WHAT IS EXPECTED
Copy out the listing below with "center line" substituted for every "centreline" and all other text unchanged. Leave the pictures out.

DATA SHOWN
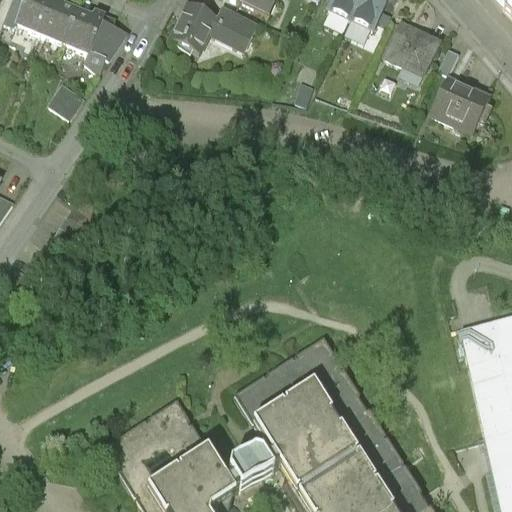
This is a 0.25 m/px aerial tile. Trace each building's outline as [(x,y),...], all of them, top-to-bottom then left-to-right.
[(13,0),(0,0),(0,1),(0,12),(8,15),(13,0)] [(26,0),(13,0),(8,15),(3,27),(13,31),(16,26),(26,0)] [(44,0),(43,3),(34,0),(26,0),(16,26),(29,31),(28,34),(39,38),(55,1),(51,0),(44,0)] [(225,0),(240,7),(241,5),(268,19),(277,3),(270,0),(225,0)] [(361,0),(334,0),(328,13),(350,24),(361,0)] [(361,0),(350,24),(371,34),(380,17),(388,0),(361,0)] [(401,0),(400,0),(388,0),(380,17),(391,22),(401,0)] [(511,0),(479,0),(511,35),(511,0)] [(65,5),(55,1),(39,38),(64,48),(65,46),(77,17),(62,11),(65,5)] [(257,28),(223,11),(218,23),(185,7),(179,19),(181,20),(170,44),(199,58),(208,38),(236,52),(244,35),(251,39),(257,28)] [(90,23),(77,17),(65,46),(75,50),(74,53),(86,57),(82,66),(97,79),(103,65),(109,67),(113,60),(126,38),(112,32),(114,26),(93,17),(90,23)] [(436,47),(400,29),(384,60),(421,78),(436,47)] [(448,52),(437,73),(448,78),(458,57),(448,52)] [(489,101),(446,80),(429,115),(472,136),(489,101)] [(47,108),(74,121),(84,99),(58,87),(47,108)] [(0,224),(12,207),(0,200),(0,224)] [(98,215),(80,202),(73,212),(91,225),(98,215)] [(91,225),(73,212),(66,222),(84,234),(91,225)] [(84,234),(66,222),(59,231),(77,244),(84,234)] [(77,244),(59,231),(52,241),(71,254),(77,244)] [(71,254),(52,241),(45,251),(64,264),(71,254)] [(64,264),(45,251),(39,261),(57,274),(64,264)] [(57,274),(39,261),(32,271),(50,284),(57,274)] [(50,284),(32,271),(25,281),(43,294),(50,284)] [(43,294),(25,281),(18,291),(36,303),(43,294)] [(511,511),(511,325),(467,335),(460,337),(484,451),(498,511),(511,511)] [(358,399),(344,377),(342,377),(339,372),(340,371),(323,344),(322,344),(295,361),(295,362),(290,365),(289,365),(267,379),(267,380),(262,383),(261,383),(234,399),(234,400),(250,427),(252,427),(255,432),(254,433),(268,456),(270,456),(271,458),(265,462),(262,457),(254,455),(229,470),(227,478),(231,483),(224,487),(223,485),(223,484),(209,461),(208,461),(205,456),(206,455),(192,433),(190,433),(187,428),(189,422),(178,405),(174,404),(149,420),(148,426),(144,429),(138,427),(121,438),(119,444),(115,447),(109,445),(100,451),(100,454),(110,471),(116,473),(119,477),(118,479),(132,501),(134,501),(137,506),(136,507),(139,511),(426,511),(419,500),(420,499),(404,473),(403,473),(401,470),(401,469),(387,446),(386,446),(383,441),(383,440),(369,418),(368,418),(357,401),(358,399)]
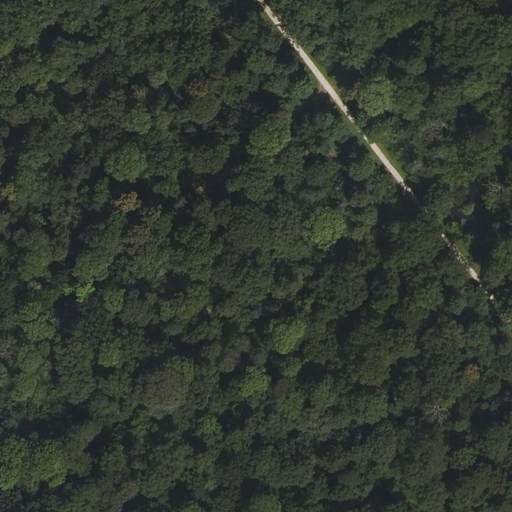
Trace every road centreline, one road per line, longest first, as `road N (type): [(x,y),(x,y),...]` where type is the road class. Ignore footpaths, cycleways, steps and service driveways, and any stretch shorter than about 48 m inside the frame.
road 1 (track): [(446,0),(0,344)]
road 2 (track): [(258,0),(511,326)]
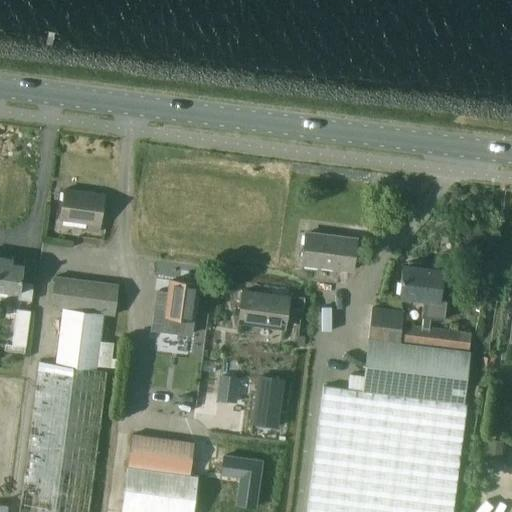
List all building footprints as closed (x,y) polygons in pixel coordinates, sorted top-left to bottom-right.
[(87,230),(100,232),(105,194),(65,189),(62,219),(88,222),(87,230)] [(303,263),(353,269),(357,239),(307,232),(303,263)] [(13,258),(0,256),(0,288),(20,291),(19,299),(33,300),(35,282),(23,281),(25,264),(13,263),(13,258)] [(409,259),(408,264),(403,264),(399,297),(425,300),(423,315),(445,318),(447,300),(441,299),(445,269),(423,266),(424,261),(409,259)] [(96,365),(119,368),(120,359),(113,359),(115,343),(100,341),(104,312),(115,314),(119,283),(56,276),(52,306),(65,307),(58,364),(96,369),(96,365)] [(169,292),(158,290),(153,331),(193,336),(199,284),(170,280),(169,292)] [(240,322),(285,327),(287,310),(289,296),(244,290),(240,322)] [(289,296),(287,310),(301,312),(303,298),(289,296)] [(374,306),(372,320),(402,324),(403,310),(374,306)] [(14,344),(27,346),(32,310),(18,308),(14,344)] [(372,320),(370,337),(400,341),(402,324),(372,320)] [(471,332),(402,324),(400,341),(469,350),(471,332)] [(469,350),(400,341),(370,337),(364,387),(464,400),(470,350),(469,350)] [(89,511),(109,371),(40,361),(19,511),(89,511)] [(223,396),(236,398),(239,374),(226,373),(223,396)] [(257,380),(252,426),(277,428),(282,383),(257,380)] [(454,511),(469,404),(326,385),(308,511),(454,511)] [(191,474),(195,442),(133,434),(129,466),(191,474)] [(488,441),(487,454),(502,456),(503,443),(488,441)] [(223,456),(221,474),(240,477),(236,504),(255,507),(261,461),(223,456)] [(191,474),(129,466),(128,466),(122,511),(126,511),(128,511),(194,511),(199,476),(191,474)]
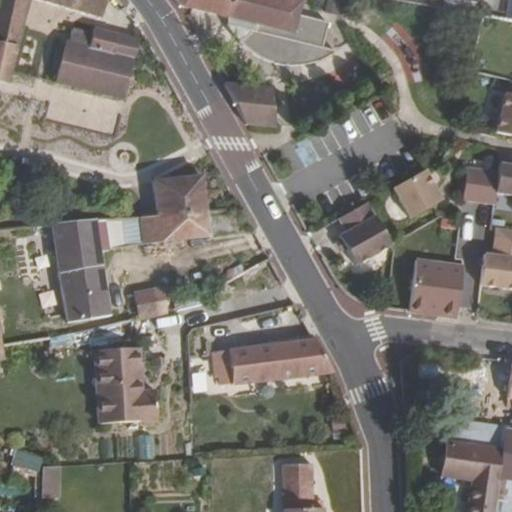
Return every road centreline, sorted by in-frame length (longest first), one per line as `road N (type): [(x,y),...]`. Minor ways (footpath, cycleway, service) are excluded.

THE RESULT
This is a 0.25 m/px aerial tile. Trace each building's outline as [(x,y),...], all of them, top-to-bottom then left-to-right.
[(13,0),(0,0),(0,1),(0,12),(8,15),(13,0)] [(26,0),(13,0),(8,15),(3,27),(13,31),(16,26),(26,0)] [(44,0),(43,3),(34,0),(26,0),(16,26),(29,31),(28,34),(39,38),(55,1),(51,0),(44,0)] [(225,0),(240,7),(241,5),(268,19),(277,3),(270,0),(225,0)] [(361,0),(334,0),(328,13),(350,24),(361,0)] [(361,0),(350,24),(371,34),(380,17),(388,0),(361,0)] [(401,0),(400,0),(388,0),(380,17),(391,22),(401,0)] [(511,0),(479,0),(511,35),(511,0)] [(65,5),(55,1),(39,38),(64,48),(65,46),(77,17),(62,11),(65,5)] [(257,28),(223,11),(218,23),(185,7),(179,19),(181,20),(170,44),(199,58),(208,38),(236,52),(244,35),(251,39),(257,28)] [(90,23),(77,17),(65,46),(75,50),(74,53),(86,57),(82,66),(97,79),(103,65),(109,67),(113,60),(126,38),(112,32),(114,26),(93,17),(90,23)] [(436,47),(400,29),(384,60),(421,78),(436,47)] [(448,52),(437,73),(448,78),(458,57),(448,52)] [(489,101),(446,80),(429,115),(472,136),(489,101)] [(47,108),(74,121),(84,99),(58,87),(47,108)] [(0,224),(12,207),(0,200),(0,224)] [(98,215),(80,202),(73,212),(91,225),(98,215)] [(91,225),(73,212),(66,222),(84,234),(91,225)] [(84,234),(66,222),(59,231),(77,244),(84,234)] [(77,244),(59,231),(52,241),(71,254),(77,244)] [(71,254),(52,241),(45,251),(64,264),(71,254)] [(64,264),(45,251),(39,261),(57,274),(64,264)] [(57,274),(39,261),(32,271),(50,284),(57,274)] [(50,284),(32,271),(25,281),(43,294),(50,284)] [(43,294),(25,281),(18,291),(36,303),(43,294)] [(511,511),(511,325),(467,335),(460,337),(484,451),(498,511),(511,511)] [(358,399),(344,377),(342,377),(339,372),(340,371),(323,344),(322,344),(295,361),(295,362),(290,365),(289,365),(267,379),(267,380),(262,383),(261,383),(234,399),(234,400),(250,427),(252,427),(255,432),(254,433),(268,456),(270,456),(271,458),(265,462),(262,457),(254,455),(229,470),(227,478),(231,483),(224,487),(223,485),(223,484),(209,461),(208,461),(205,456),(206,455),(192,433),(190,433),(187,428),(189,422),(178,405),(174,404),(149,420),(148,426),(144,429),(138,427),(121,438),(119,444),(115,447),(109,445),(100,451),(100,454),(110,471),(116,473),(119,477),(118,479),(132,501),(134,501),(137,506),(136,507),(139,511),(426,511),(419,500),(420,499),(404,473),(403,473),(401,470),(401,469),(387,446),(386,446),(383,441),(383,440),(369,418),(368,418),(357,401),(358,399)]
Trace every road center line, one road per line, longest first, as `road N (type): [(x,y),(x,y),...]` where type is the road class. Ignore footpaths, cycleways, steps and service driveways, and any stretch shorter than about 48 m inside the frame.
road 1 (track): [(446,0),(0,344)]
road 2 (track): [(258,0),(511,326)]
List all building footprints as closed (x,y) polygons in pixel coordinates, sorted top-left to bottom-right.
[(87,230),(100,232),(105,194),(65,189),(62,219),(88,222),(87,230)] [(303,263),(353,269),(357,239),(307,232),(303,263)] [(13,258),(0,256),(0,288),(20,291),(19,299),(33,300),(35,282),(23,281),(25,264),(13,263),(13,258)] [(409,259),(408,264),(403,264),(399,297),(425,300),(423,315),(445,318),(447,300),(441,299),(445,269),(423,266),(424,261),(409,259)] [(96,365),(119,368),(120,359),(113,359),(115,343),(100,341),(104,312),(115,314),(119,283),(56,276),(52,306),(65,307),(58,364),(96,369),(96,365)] [(169,292),(158,290),(153,331),(193,336),(199,284),(170,280),(169,292)] [(240,322),(285,327),(287,310),(289,296),(244,290),(240,322)] [(289,296),(287,310),(301,312),(303,298),(289,296)] [(374,306),(372,320),(402,324),(403,310),(374,306)] [(14,344),(27,346),(32,310),(18,308),(14,344)] [(372,320),(370,337),(400,341),(402,324),(372,320)] [(471,332),(402,324),(400,341),(469,350),(471,332)] [(469,350),(400,341),(370,337),(364,387),(464,400),(470,350),(469,350)] [(89,511),(109,371),(40,361),(19,511),(89,511)] [(223,396),(236,398),(239,374),(226,373),(223,396)] [(257,380),(252,426),(277,428),(282,383),(257,380)] [(454,511),(469,404),(326,385),(308,511),(454,511)] [(191,474),(195,442),(133,434),(129,466),(191,474)] [(488,441),(487,454),(502,456),(503,443),(488,441)] [(223,456),(221,474),(240,477),(236,504),(255,507),(261,461),(223,456)] [(191,474),(129,466),(128,466),(122,511),(126,511),(128,511),(194,511),(199,476),(191,474)]
Return every road center line, sorted by in-frame length (longest first), one per line as `road N (type): [(x,y),...]`. Minor ways (footpath, cycleway, service) are excluded.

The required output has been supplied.